** Your instructions **
Using the listing below, retype only the lines from the line with "turquoise jar [387,49,420,89]" through the end, both ends included, and exclude the pictures.

** Input data **
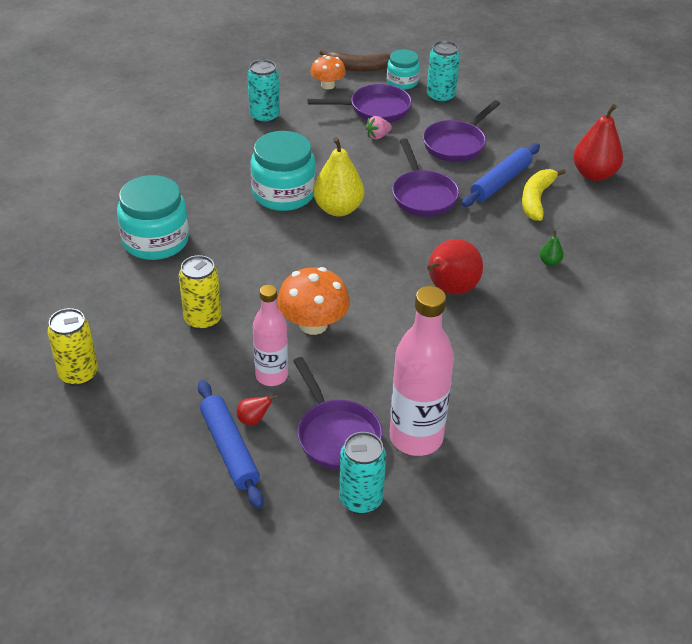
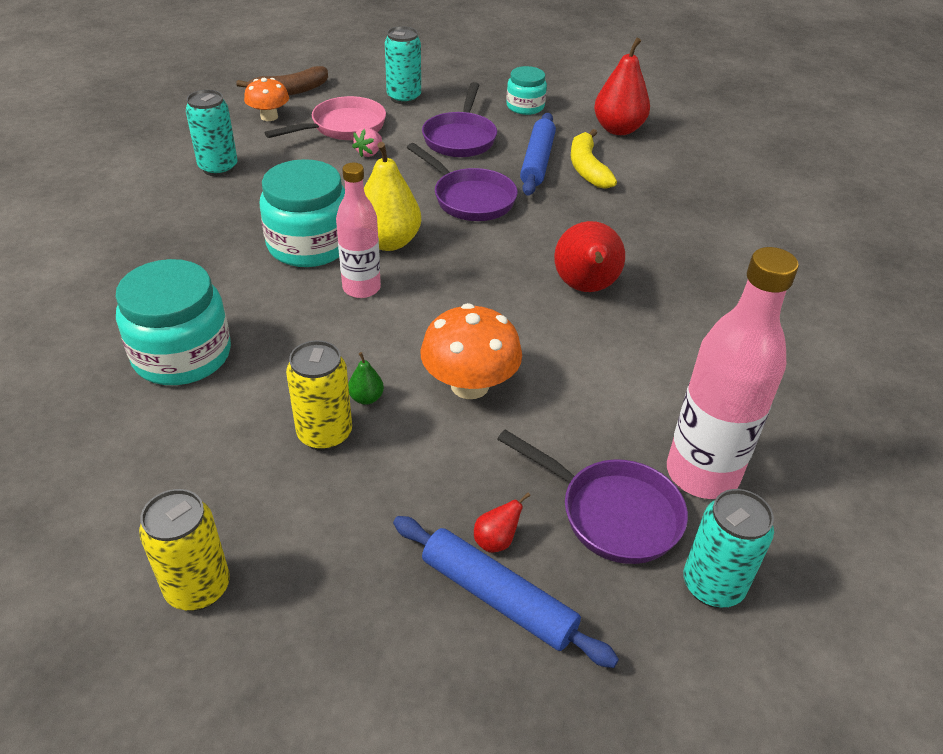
camera: 30 degrees left, 0 degrees up
pink bottle [253,285,288,386] -> pink bottle moved to [336,163,381,298]
purple pan [307,84,412,122] -> pink pan [264,96,386,140]
turquoise jar [387,49,420,89] -> turquoise jar moved to [506,66,547,115]
green pear [540,230,564,266] -> green pear moved to [348,352,384,405]

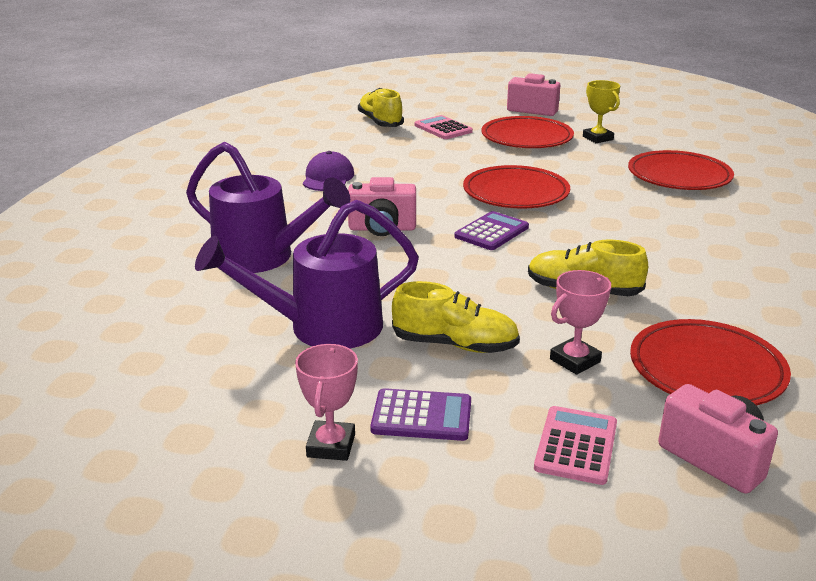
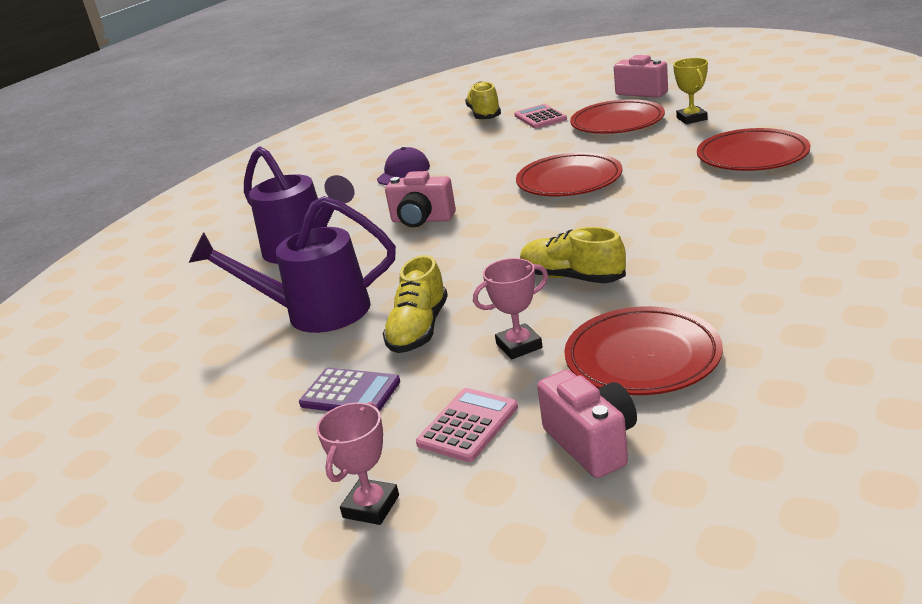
camera: 20 degrees right, 0 degrees up
pink trophy [295,344,358,461] -> pink trophy moved to [317,402,399,525]
yellow shoe [392,281,520,353] -> yellow shoe turned 75 degrees clockwise [382,255,448,353]
purple calculator [455,211,529,250] -> none

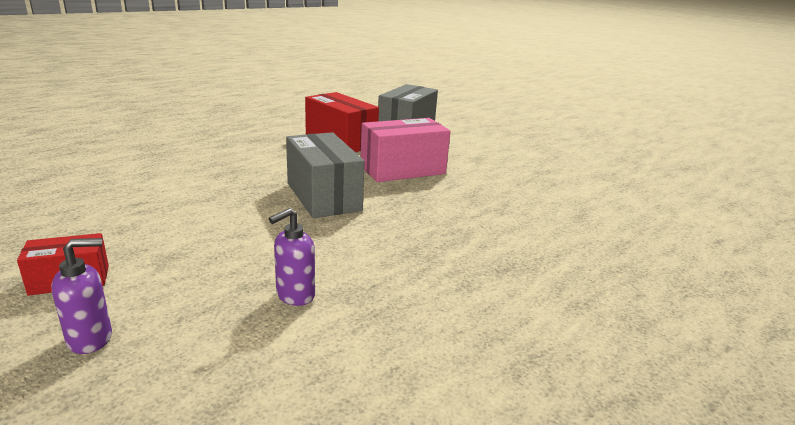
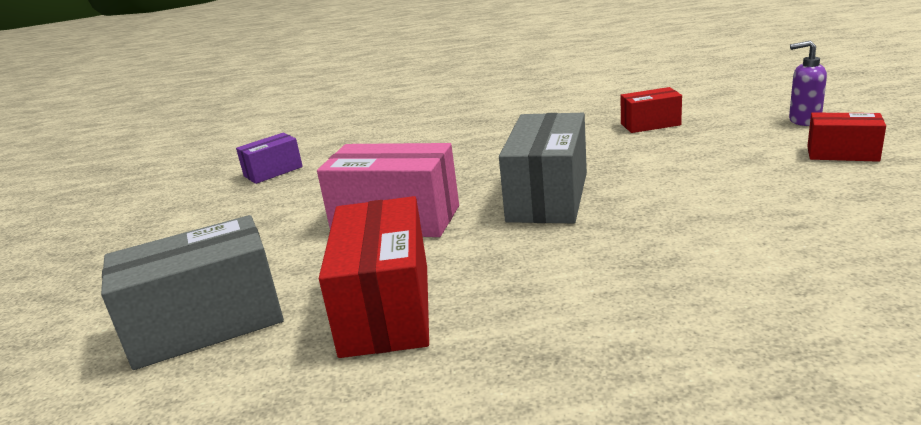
camera: 135 degrees left, 0 degrees up
purple soap dispenser [269,208,315,306] -> red box [620,87,682,133]
none -> purple box [236,133,303,184]

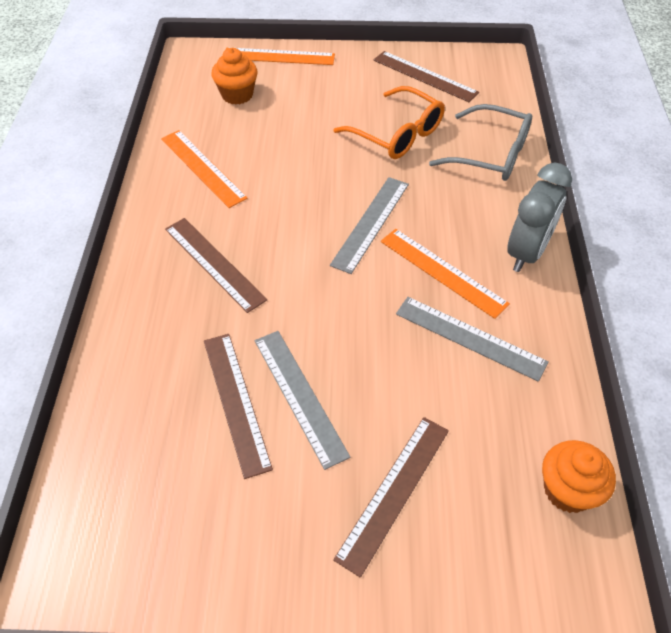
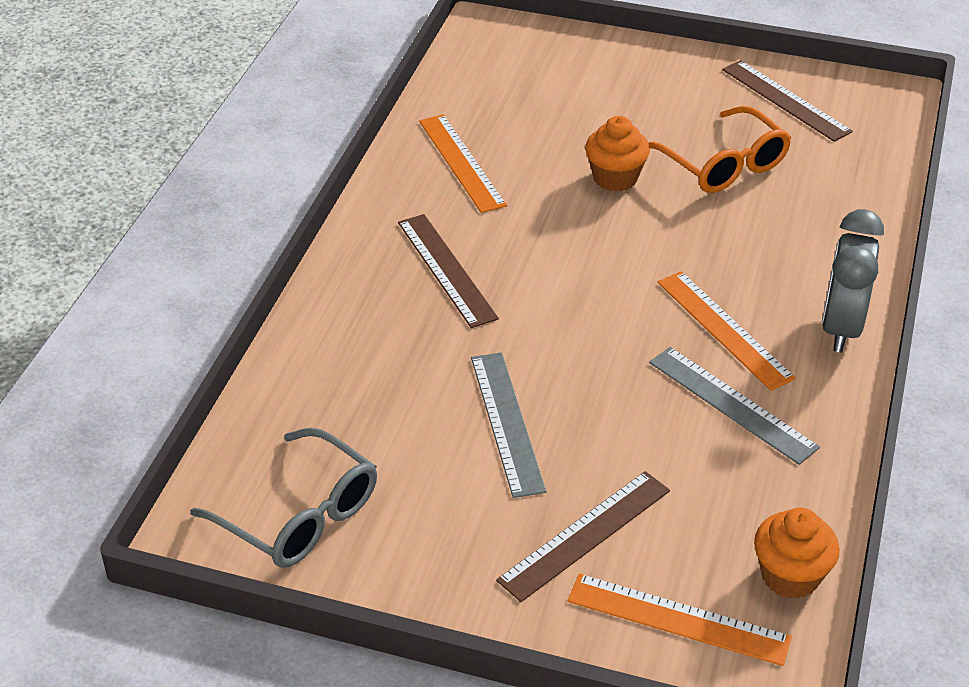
camera: 15 degrees right, 10 degrees down
brown ruler [204,334,273,479] -> none
orange cupcake [211,48,258,105] -> orange cupcake moved to [585,116,650,192]
orange ruler [226,47,335,65] -> orange ruler moved to [568,573,792,666]
grey ruler [330,177,409,274] -> none
grey glasses [429,104,532,181] -> grey glasses moved to [190,427,377,568]
grey clock [507,163,572,272] -> grey clock turned 150 degrees clockwise [822,209,884,353]

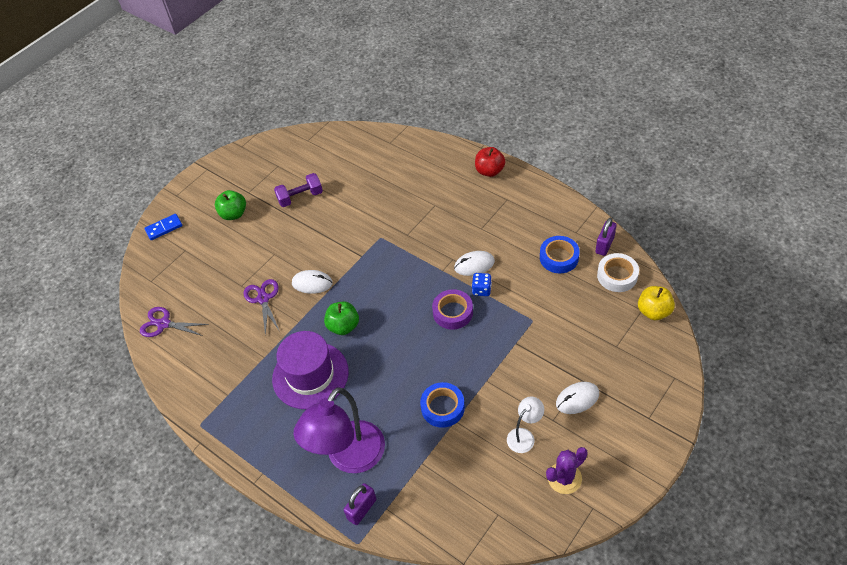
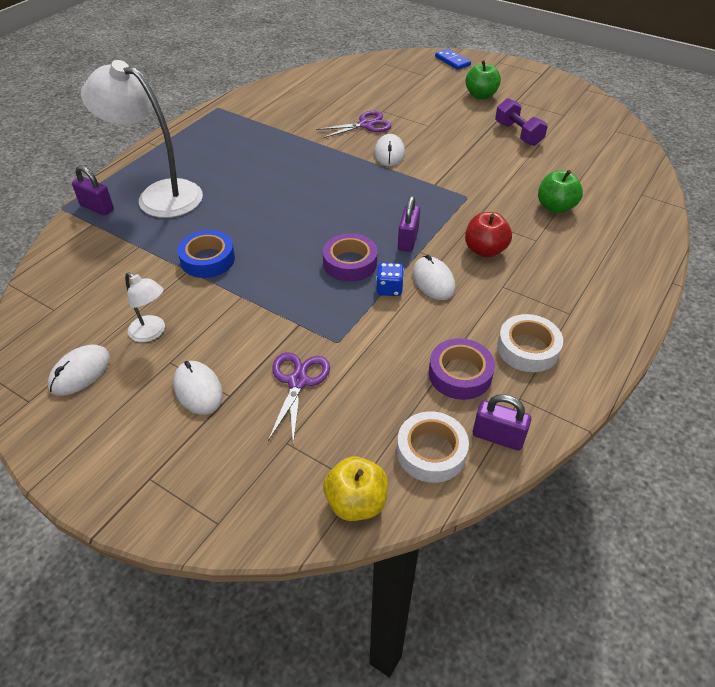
camera: 80 degrees right, 5 degrees down
purple scissors [140,307,209,337] -> purple scissors moved to [268,352,330,443]
purple hat [272,331,349,409] -> none
purple lamp [294,387,385,473] -> white lamp [81,60,203,218]
green apple [324,301,359,335] -> green apple moved to [538,170,583,213]
red apple [475,147,506,177] -> red apple moved to [465,212,512,257]
blue tape [540,236,580,273] -> purple tape [429,338,495,400]
purple cactus [546,447,588,494] -> white mouse [48,345,110,396]
none -> purple padlock [398,196,420,252]
none -> white tape [497,314,563,372]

** Problem solution **
turquoise jar [387,49,420,89] -> turquoise jar moved to [506,66,547,115]
green pear [540,230,564,266] -> green pear moved to [348,352,384,405]

camera: 20 degrees right, 0 degrees up
pink trophy [295,344,358,461] -> pink trophy moved to [317,402,399,525]
yellow shoe [392,281,520,353] -> yellow shoe turned 75 degrees clockwise [382,255,448,353]
purple calculator [455,211,529,250] -> none

camera: 135 degrees left, 0 degrees up
purple soap dispenser [269,208,315,306] -> red box [620,87,682,133]
none -> purple box [236,133,303,184]

camera: 15 degrees right, 10 degrees down
brown ruler [204,334,273,479] -> none
orange cupcake [211,48,258,105] -> orange cupcake moved to [585,116,650,192]
orange ruler [226,47,335,65] -> orange ruler moved to [568,573,792,666]
grey ruler [330,177,409,274] -> none
grey glasses [429,104,532,181] -> grey glasses moved to [190,427,377,568]
grey clock [507,163,572,272] -> grey clock turned 150 degrees clockwise [822,209,884,353]

camera: 80 degrees right, 5 degrees down
purple scissors [140,307,209,337] -> purple scissors moved to [268,352,330,443]
purple hat [272,331,349,409] -> none
purple lamp [294,387,385,473] -> white lamp [81,60,203,218]
green apple [324,301,359,335] -> green apple moved to [538,170,583,213]
red apple [475,147,506,177] -> red apple moved to [465,212,512,257]
blue tape [540,236,580,273] -> purple tape [429,338,495,400]
purple cactus [546,447,588,494] -> white mouse [48,345,110,396]
none -> purple padlock [398,196,420,252]
none -> white tape [497,314,563,372]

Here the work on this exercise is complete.